WORK INSTRUCTIONS:
Please copy each line of the records below that includes the word "dispenser".

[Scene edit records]
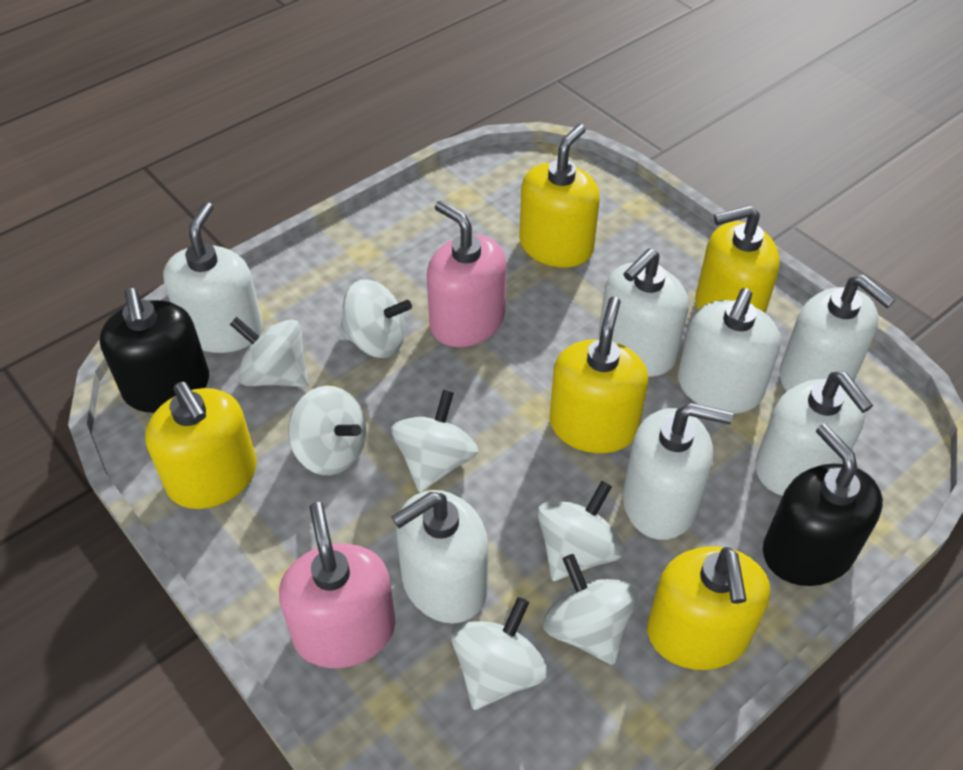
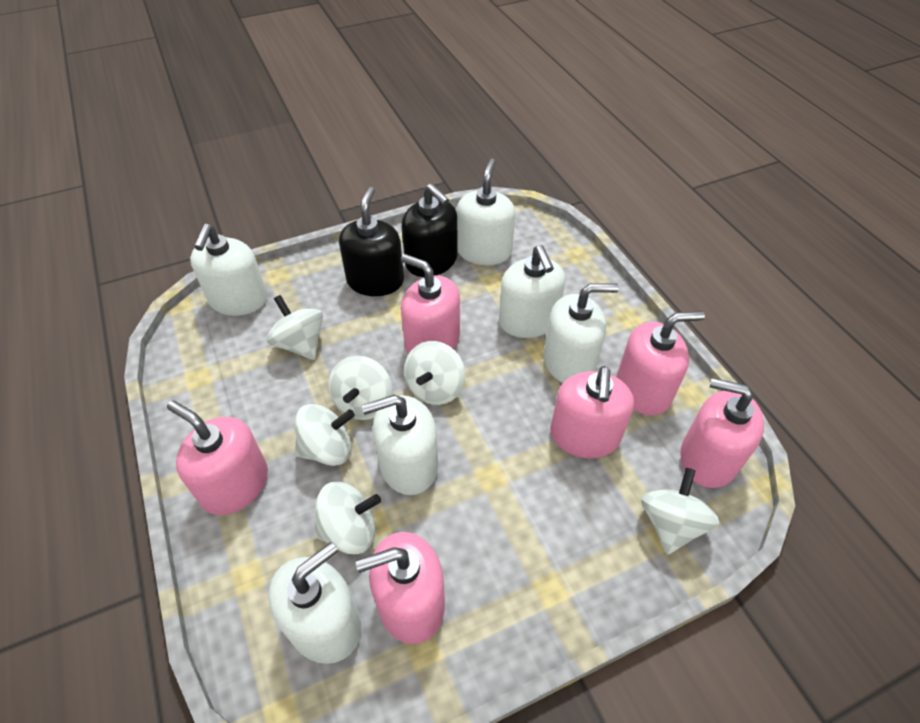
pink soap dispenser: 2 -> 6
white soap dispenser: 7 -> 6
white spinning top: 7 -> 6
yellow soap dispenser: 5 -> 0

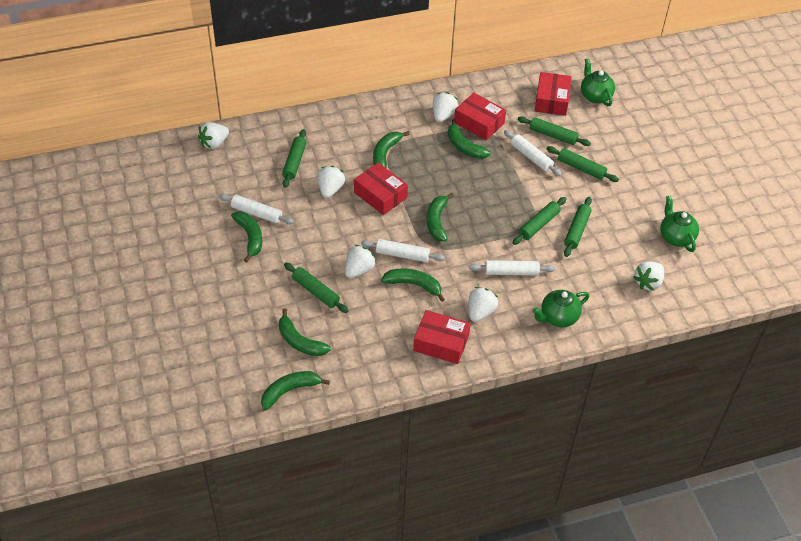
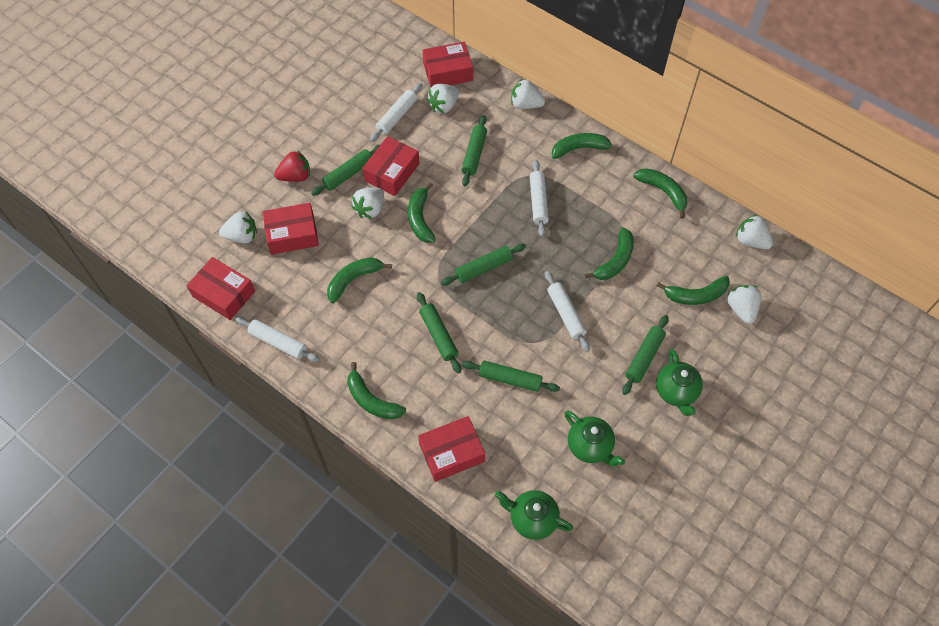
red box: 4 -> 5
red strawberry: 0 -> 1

WRITTEN SOLUTION:
pink soap dispenser: 2 -> 6
white soap dispenser: 7 -> 6
yellow soap dispenser: 5 -> 0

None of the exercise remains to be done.